◆ Required action ◆
Return the records that follow, unchanged and complete.

◆ Entries taken from a collection ◆
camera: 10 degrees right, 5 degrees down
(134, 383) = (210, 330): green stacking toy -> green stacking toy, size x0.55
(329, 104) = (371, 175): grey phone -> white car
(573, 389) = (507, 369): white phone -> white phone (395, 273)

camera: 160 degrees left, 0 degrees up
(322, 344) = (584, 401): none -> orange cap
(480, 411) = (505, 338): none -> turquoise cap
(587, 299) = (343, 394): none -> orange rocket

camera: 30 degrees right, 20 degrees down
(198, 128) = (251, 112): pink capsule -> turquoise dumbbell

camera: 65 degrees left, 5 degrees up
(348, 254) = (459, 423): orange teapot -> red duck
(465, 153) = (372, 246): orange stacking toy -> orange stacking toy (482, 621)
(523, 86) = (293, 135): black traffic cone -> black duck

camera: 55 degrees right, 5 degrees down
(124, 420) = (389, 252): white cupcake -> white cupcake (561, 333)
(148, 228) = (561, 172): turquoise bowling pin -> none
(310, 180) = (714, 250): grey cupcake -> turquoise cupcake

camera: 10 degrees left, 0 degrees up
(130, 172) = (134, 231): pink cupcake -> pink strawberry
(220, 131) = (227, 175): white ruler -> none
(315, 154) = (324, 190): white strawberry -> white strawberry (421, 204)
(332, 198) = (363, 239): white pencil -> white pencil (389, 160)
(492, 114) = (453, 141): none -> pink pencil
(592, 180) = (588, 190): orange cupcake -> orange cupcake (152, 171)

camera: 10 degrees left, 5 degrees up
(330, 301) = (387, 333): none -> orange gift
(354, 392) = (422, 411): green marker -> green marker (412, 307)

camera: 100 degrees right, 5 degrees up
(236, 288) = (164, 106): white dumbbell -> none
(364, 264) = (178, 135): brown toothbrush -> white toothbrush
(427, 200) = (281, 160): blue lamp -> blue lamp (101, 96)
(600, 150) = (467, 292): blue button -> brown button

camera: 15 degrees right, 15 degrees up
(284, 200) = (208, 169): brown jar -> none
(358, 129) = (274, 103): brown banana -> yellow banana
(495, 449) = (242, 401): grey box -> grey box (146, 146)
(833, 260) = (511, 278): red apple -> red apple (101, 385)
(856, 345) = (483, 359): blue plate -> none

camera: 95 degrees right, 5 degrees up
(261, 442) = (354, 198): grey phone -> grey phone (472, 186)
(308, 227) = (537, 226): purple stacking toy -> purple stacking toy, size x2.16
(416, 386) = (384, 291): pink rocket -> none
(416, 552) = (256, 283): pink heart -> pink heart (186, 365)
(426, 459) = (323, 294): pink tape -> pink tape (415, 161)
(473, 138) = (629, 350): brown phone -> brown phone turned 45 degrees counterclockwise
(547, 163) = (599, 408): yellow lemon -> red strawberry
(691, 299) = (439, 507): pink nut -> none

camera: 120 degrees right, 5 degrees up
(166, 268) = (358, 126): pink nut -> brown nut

◆ Final answer ◆
camera: 10 degrees right, 5 degrees down
(134, 383) = (210, 330): green stacking toy -> green stacking toy, size x0.55
(329, 104) = (371, 175): grey phone -> white car
(573, 389) = (507, 369): white phone -> white phone (395, 273)

camera: 160 degrees left, 0 degrees up
(322, 344) = (584, 401): none -> orange cap
(480, 411) = (505, 338): none -> turquoise cap
(587, 299) = (343, 394): none -> orange rocket

camera: 30 degrees right, 20 degrees down
(198, 128) = (251, 112): pink capsule -> turquoise dumbbell

camera: 65 degrees left, 5 degrees up
(348, 254) = (459, 423): orange teapot -> red duck
(465, 153) = (372, 246): orange stacking toy -> orange stacking toy (482, 621)
(523, 86) = (293, 135): black traffic cone -> black duck

camera: 55 degrees right, 5 degrees down
(124, 420) = (389, 252): white cupcake -> white cupcake (561, 333)
(148, 228) = (561, 172): turquoise bowling pin -> none
(310, 180) = (714, 250): grey cupcake -> turquoise cupcake

camera: 10 degrees left, 0 degrees up
(130, 172) = (134, 231): pink cupcake -> pink strawberry
(220, 131) = (227, 175): white ruler -> none
(315, 154) = (324, 190): white strawberry -> white strawberry (421, 204)
(332, 198) = (363, 239): white pencil -> white pencil (389, 160)
(492, 114) = (453, 141): none -> pink pencil
(592, 180) = (588, 190): orange cupcake -> orange cupcake (152, 171)

camera: 10 degrees left, 5 degrees up
(330, 301) = (387, 333): none -> orange gift
(354, 392) = (422, 411): green marker -> green marker (412, 307)

camera: 100 degrees right, 5 degrees up
(236, 288) = (164, 106): white dumbbell -> none
(364, 264) = (178, 135): brown toothbrush -> white toothbrush
(427, 200) = (281, 160): blue lamp -> blue lamp (101, 96)
(600, 150) = (467, 292): blue button -> brown button

camera: 15 degrees right, 15 degrees up
(284, 200) = (208, 169): brown jar -> none
(358, 129) = (274, 103): brown banana -> yellow banana
(495, 449) = (242, 401): grey box -> grey box (146, 146)
(833, 260) = (511, 278): red apple -> red apple (101, 385)
(856, 345) = (483, 359): blue plate -> none

camera: 95 degrees right, 5 degrees up
(261, 442) = (354, 198): grey phone -> grey phone (472, 186)
(308, 227) = (537, 226): purple stacking toy -> purple stacking toy, size x2.16
(416, 386) = (384, 291): pink rocket -> none
(416, 552) = (256, 283): pink heart -> pink heart (186, 365)
(426, 459) = (323, 294): pink tape -> pink tape (415, 161)
(473, 138) = (629, 350): brown phone -> brown phone turned 45 degrees counterclockwise
(547, 163) = (599, 408): yellow lemon -> red strawberry
(691, 299) = (439, 507): pink nut -> none

camera: 120 degrees right, 5 degrees up
(166, 268) = (358, 126): pink nut -> brown nut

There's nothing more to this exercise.